* [Task instructions]: Exact copies of all the records below should be returned.

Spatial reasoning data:
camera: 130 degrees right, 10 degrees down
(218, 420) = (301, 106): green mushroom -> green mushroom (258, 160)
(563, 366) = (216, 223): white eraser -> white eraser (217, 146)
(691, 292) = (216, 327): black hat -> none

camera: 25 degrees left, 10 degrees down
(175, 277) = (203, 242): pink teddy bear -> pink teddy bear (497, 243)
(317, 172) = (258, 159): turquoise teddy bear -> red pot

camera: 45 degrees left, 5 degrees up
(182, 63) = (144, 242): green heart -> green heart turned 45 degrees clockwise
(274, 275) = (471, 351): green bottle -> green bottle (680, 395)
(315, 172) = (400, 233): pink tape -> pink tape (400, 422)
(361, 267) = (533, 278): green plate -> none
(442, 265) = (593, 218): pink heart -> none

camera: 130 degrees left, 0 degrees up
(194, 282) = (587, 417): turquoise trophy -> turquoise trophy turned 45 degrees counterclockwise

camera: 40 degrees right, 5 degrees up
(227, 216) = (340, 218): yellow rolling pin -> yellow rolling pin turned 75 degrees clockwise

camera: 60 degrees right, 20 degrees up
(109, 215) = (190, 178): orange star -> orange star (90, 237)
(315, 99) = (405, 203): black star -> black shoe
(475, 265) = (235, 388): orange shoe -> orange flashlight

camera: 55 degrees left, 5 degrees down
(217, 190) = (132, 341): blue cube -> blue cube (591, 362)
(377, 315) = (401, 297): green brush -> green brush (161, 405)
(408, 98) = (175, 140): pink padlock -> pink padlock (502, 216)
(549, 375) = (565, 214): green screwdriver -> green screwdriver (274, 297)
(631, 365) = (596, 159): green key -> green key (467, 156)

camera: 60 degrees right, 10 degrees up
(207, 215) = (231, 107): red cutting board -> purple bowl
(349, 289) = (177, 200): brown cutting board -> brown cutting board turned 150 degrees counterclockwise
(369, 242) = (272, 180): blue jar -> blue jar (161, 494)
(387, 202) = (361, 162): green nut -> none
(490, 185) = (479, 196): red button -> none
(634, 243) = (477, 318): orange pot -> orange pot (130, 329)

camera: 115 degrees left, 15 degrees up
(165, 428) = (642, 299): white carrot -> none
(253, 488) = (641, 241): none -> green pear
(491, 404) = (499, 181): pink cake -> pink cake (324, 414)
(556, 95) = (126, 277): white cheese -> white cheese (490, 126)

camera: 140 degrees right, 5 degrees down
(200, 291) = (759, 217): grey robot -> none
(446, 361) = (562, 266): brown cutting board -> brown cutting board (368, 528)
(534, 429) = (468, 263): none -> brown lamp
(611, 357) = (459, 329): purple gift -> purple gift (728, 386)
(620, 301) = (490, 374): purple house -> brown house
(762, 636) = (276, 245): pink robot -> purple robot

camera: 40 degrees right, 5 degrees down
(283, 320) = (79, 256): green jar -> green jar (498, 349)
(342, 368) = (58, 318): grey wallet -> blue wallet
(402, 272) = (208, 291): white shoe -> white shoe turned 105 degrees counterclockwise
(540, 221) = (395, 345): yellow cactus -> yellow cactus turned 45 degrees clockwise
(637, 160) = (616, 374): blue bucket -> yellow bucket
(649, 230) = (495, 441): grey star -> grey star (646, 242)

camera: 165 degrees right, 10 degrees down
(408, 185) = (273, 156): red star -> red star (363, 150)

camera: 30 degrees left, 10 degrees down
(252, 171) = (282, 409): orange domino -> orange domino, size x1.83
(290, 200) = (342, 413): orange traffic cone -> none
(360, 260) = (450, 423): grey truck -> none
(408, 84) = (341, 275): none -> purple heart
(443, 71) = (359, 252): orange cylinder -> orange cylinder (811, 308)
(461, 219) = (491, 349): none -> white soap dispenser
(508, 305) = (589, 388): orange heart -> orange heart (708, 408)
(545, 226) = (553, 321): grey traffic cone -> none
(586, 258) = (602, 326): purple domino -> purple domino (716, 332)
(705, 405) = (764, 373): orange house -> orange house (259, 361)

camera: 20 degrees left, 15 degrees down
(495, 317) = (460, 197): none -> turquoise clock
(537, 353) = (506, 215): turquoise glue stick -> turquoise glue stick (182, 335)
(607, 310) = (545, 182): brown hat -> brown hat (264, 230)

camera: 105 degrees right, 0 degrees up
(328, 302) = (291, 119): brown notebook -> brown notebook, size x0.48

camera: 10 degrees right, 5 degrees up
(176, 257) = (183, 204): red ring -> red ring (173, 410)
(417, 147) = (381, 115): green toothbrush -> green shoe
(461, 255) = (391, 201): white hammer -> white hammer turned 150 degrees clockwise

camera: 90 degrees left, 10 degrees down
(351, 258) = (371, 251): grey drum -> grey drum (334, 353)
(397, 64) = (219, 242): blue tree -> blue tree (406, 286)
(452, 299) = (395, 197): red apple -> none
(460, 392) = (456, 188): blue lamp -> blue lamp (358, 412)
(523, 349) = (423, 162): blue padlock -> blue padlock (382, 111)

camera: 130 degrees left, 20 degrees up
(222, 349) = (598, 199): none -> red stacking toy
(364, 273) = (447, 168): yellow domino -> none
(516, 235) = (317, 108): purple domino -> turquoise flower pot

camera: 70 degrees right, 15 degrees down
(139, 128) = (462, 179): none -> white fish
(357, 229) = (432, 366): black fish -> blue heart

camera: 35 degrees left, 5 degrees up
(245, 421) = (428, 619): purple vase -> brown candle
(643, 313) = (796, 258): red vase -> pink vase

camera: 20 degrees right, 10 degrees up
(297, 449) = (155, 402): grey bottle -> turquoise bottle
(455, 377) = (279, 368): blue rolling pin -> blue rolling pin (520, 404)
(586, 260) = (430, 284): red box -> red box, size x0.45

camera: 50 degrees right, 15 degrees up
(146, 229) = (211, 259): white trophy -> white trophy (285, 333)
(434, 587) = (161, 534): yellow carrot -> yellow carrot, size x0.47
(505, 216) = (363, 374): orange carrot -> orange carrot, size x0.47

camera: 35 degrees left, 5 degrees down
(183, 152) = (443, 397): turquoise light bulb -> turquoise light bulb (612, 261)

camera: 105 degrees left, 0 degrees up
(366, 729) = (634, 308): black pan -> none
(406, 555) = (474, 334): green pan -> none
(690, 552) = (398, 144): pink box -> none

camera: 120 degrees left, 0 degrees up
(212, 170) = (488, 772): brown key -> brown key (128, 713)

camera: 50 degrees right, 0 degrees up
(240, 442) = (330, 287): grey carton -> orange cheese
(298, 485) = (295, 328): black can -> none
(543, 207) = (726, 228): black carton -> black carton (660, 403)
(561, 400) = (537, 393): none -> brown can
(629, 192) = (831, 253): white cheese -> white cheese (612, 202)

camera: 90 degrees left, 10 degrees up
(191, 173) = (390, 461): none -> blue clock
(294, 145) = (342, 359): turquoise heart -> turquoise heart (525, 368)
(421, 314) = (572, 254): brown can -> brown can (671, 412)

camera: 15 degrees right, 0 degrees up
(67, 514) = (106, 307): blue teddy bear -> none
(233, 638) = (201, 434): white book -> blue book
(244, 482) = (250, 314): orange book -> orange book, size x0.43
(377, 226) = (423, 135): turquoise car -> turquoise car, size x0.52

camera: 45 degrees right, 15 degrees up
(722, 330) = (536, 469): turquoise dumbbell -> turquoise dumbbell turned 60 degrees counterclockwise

* [Output for this exercise]:
camera: 130 degrees right, 10 degrees down
(218, 420) = (301, 106): green mushroom -> green mushroom (258, 160)
(563, 366) = (216, 223): white eraser -> white eraser (217, 146)
(691, 292) = (216, 327): black hat -> none

camera: 25 degrees left, 10 degrees down
(175, 277) = (203, 242): pink teddy bear -> pink teddy bear (497, 243)
(317, 172) = (258, 159): turquoise teddy bear -> red pot

camera: 45 degrees left, 5 degrees up
(182, 63) = (144, 242): green heart -> green heart turned 45 degrees clockwise
(274, 275) = (471, 351): green bottle -> green bottle (680, 395)
(315, 172) = (400, 233): pink tape -> pink tape (400, 422)
(361, 267) = (533, 278): green plate -> none
(442, 265) = (593, 218): pink heart -> none

camera: 130 degrees left, 0 degrees up
(194, 282) = (587, 417): turquoise trophy -> turquoise trophy turned 45 degrees counterclockwise

camera: 40 degrees right, 5 degrees up
(227, 216) = (340, 218): yellow rolling pin -> yellow rolling pin turned 75 degrees clockwise

camera: 60 degrees right, 20 degrees up
(109, 215) = (190, 178): orange star -> orange star (90, 237)
(315, 99) = (405, 203): black star -> black shoe
(475, 265) = (235, 388): orange shoe -> orange flashlight

camera: 55 degrees left, 5 degrees down
(217, 190) = (132, 341): blue cube -> blue cube (591, 362)
(377, 315) = (401, 297): green brush -> green brush (161, 405)
(408, 98) = (175, 140): pink padlock -> pink padlock (502, 216)
(549, 375) = (565, 214): green screwdriver -> green screwdriver (274, 297)
(631, 365) = (596, 159): green key -> green key (467, 156)

camera: 60 degrees right, 10 degrees up
(207, 215) = (231, 107): red cutting board -> purple bowl
(349, 289) = (177, 200): brown cutting board -> brown cutting board turned 150 degrees counterclockwise
(369, 242) = (272, 180): blue jar -> blue jar (161, 494)
(387, 202) = (361, 162): green nut -> none
(490, 185) = (479, 196): red button -> none
(634, 243) = (477, 318): orange pot -> orange pot (130, 329)

camera: 115 degrees left, 15 degrees up
(165, 428) = (642, 299): white carrot -> none
(253, 488) = (641, 241): none -> green pear
(491, 404) = (499, 181): pink cake -> pink cake (324, 414)
(556, 95) = (126, 277): white cheese -> white cheese (490, 126)

camera: 140 degrees right, 5 degrees down
(200, 291) = (759, 217): grey robot -> none
(446, 361) = (562, 266): brown cutting board -> brown cutting board (368, 528)
(534, 429) = (468, 263): none -> brown lamp
(611, 357) = (459, 329): purple gift -> purple gift (728, 386)
(620, 301) = (490, 374): purple house -> brown house
(762, 636) = (276, 245): pink robot -> purple robot

camera: 40 degrees right, 5 degrees down
(283, 320) = (79, 256): green jar -> green jar (498, 349)
(342, 368) = (58, 318): grey wallet -> blue wallet
(402, 272) = (208, 291): white shoe -> white shoe turned 105 degrees counterclockwise
(540, 221) = (395, 345): yellow cactus -> yellow cactus turned 45 degrees clockwise
(637, 160) = (616, 374): blue bucket -> yellow bucket
(649, 230) = (495, 441): grey star -> grey star (646, 242)

camera: 165 degrees right, 10 degrees down
(408, 185) = (273, 156): red star -> red star (363, 150)

camera: 30 degrees left, 10 degrees down
(252, 171) = (282, 409): orange domino -> orange domino, size x1.83
(290, 200) = (342, 413): orange traffic cone -> none
(360, 260) = (450, 423): grey truck -> none
(408, 84) = (341, 275): none -> purple heart
(443, 71) = (359, 252): orange cylinder -> orange cylinder (811, 308)
(461, 219) = (491, 349): none -> white soap dispenser
(508, 305) = (589, 388): orange heart -> orange heart (708, 408)
(545, 226) = (553, 321): grey traffic cone -> none
(586, 258) = (602, 326): purple domino -> purple domino (716, 332)
(705, 405) = (764, 373): orange house -> orange house (259, 361)

camera: 20 degrees left, 15 degrees down
(495, 317) = (460, 197): none -> turquoise clock
(537, 353) = (506, 215): turquoise glue stick -> turquoise glue stick (182, 335)
(607, 310) = (545, 182): brown hat -> brown hat (264, 230)

camera: 105 degrees right, 0 degrees up
(328, 302) = (291, 119): brown notebook -> brown notebook, size x0.48

camera: 10 degrees right, 5 degrees up
(176, 257) = (183, 204): red ring -> red ring (173, 410)
(417, 147) = (381, 115): green toothbrush -> green shoe
(461, 255) = (391, 201): white hammer -> white hammer turned 150 degrees clockwise

camera: 90 degrees left, 10 degrees down
(351, 258) = (371, 251): grey drum -> grey drum (334, 353)
(397, 64) = (219, 242): blue tree -> blue tree (406, 286)
(452, 299) = (395, 197): red apple -> none
(460, 392) = (456, 188): blue lamp -> blue lamp (358, 412)
(523, 349) = (423, 162): blue padlock -> blue padlock (382, 111)

camera: 130 degrees left, 20 degrees up
(222, 349) = (598, 199): none -> red stacking toy
(364, 273) = (447, 168): yellow domino -> none
(516, 235) = (317, 108): purple domino -> turquoise flower pot

camera: 70 degrees right, 15 degrees down
(139, 128) = (462, 179): none -> white fish
(357, 229) = (432, 366): black fish -> blue heart

camera: 35 degrees left, 5 degrees up
(245, 421) = (428, 619): purple vase -> brown candle
(643, 313) = (796, 258): red vase -> pink vase

camera: 20 degrees right, 10 degrees up
(297, 449) = (155, 402): grey bottle -> turquoise bottle
(455, 377) = (279, 368): blue rolling pin -> blue rolling pin (520, 404)
(586, 260) = (430, 284): red box -> red box, size x0.45

camera: 50 degrees right, 15 degrees up
(146, 229) = (211, 259): white trophy -> white trophy (285, 333)
(434, 587) = (161, 534): yellow carrot -> yellow carrot, size x0.47
(505, 216) = (363, 374): orange carrot -> orange carrot, size x0.47

camera: 35 degrees left, 5 degrees down
(183, 152) = (443, 397): turquoise light bulb -> turquoise light bulb (612, 261)

camera: 105 degrees left, 0 degrees up
(366, 729) = (634, 308): black pan -> none
(406, 555) = (474, 334): green pan -> none
(690, 552) = (398, 144): pink box -> none

camera: 120 degrees left, 0 degrees up
(212, 170) = (488, 772): brown key -> brown key (128, 713)

camera: 50 degrees right, 0 degrees up
(240, 442) = (330, 287): grey carton -> orange cheese
(298, 485) = (295, 328): black can -> none
(543, 207) = (726, 228): black carton -> black carton (660, 403)
(561, 400) = (537, 393): none -> brown can
(629, 192) = (831, 253): white cheese -> white cheese (612, 202)

camera: 90 degrees left, 10 degrees up
(191, 173) = (390, 461): none -> blue clock
(294, 145) = (342, 359): turquoise heart -> turquoise heart (525, 368)
(421, 314) = (572, 254): brown can -> brown can (671, 412)

camera: 15 degrees right, 0 degrees up
(67, 514) = (106, 307): blue teddy bear -> none
(233, 638) = (201, 434): white book -> blue book
(244, 482) = (250, 314): orange book -> orange book, size x0.43
(377, 226) = (423, 135): turquoise car -> turquoise car, size x0.52

camera: 45 degrees right, 15 degrees up
(722, 330) = (536, 469): turquoise dumbbell -> turquoise dumbbell turned 60 degrees counterclockwise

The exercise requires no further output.